Transcribe the listing exactly as written. Leave the images out.

• _DATASET SECTION_
....

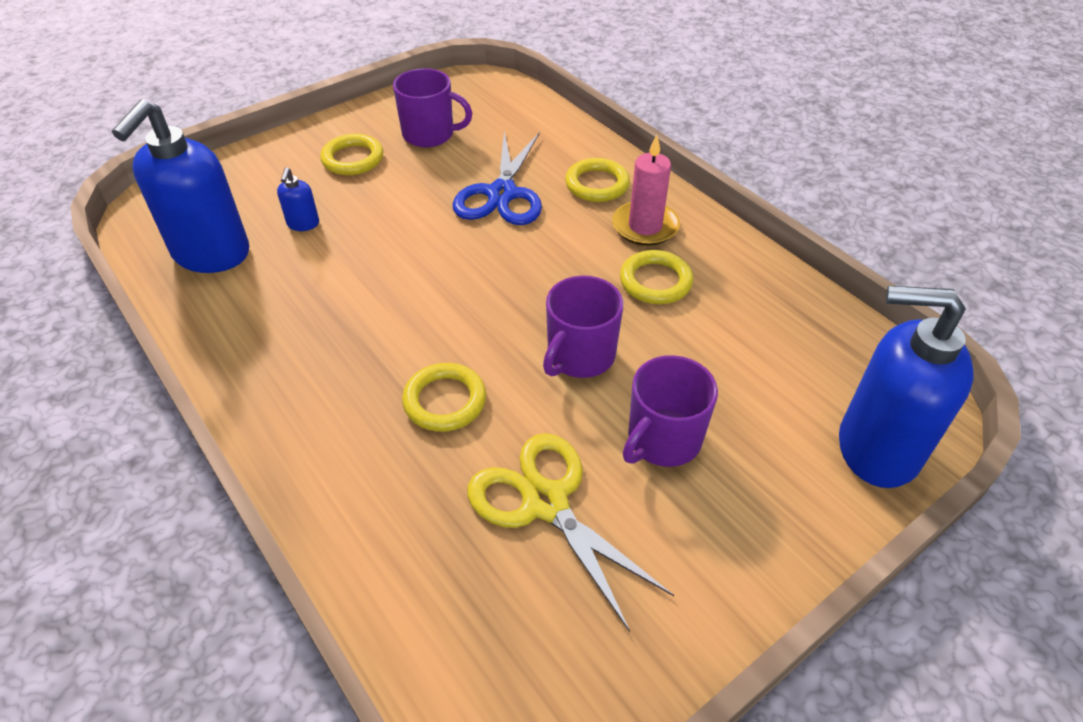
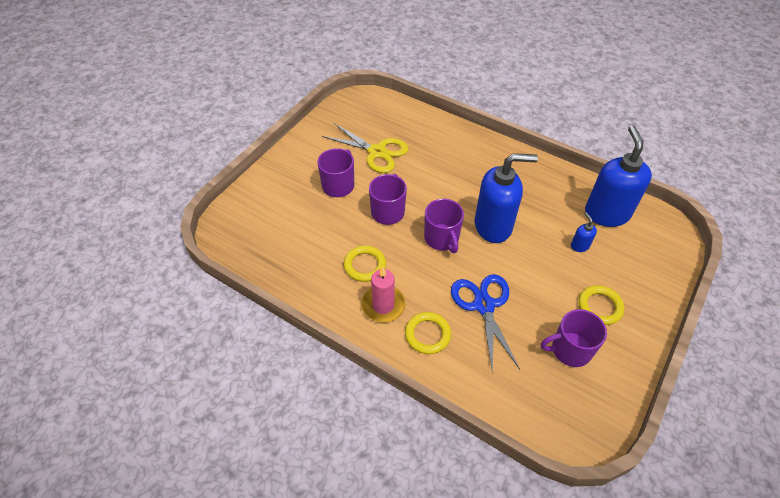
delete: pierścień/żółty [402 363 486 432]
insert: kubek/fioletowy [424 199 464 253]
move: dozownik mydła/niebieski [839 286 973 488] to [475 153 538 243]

....

• _COMPLETED EXERCISE_
delete: pierścień/żółty [402 363 486 432]
insert: kubek/fioletowy [424 199 464 253]
move: dozownik mydła/niebieski [839 286 973 488] to [475 153 538 243]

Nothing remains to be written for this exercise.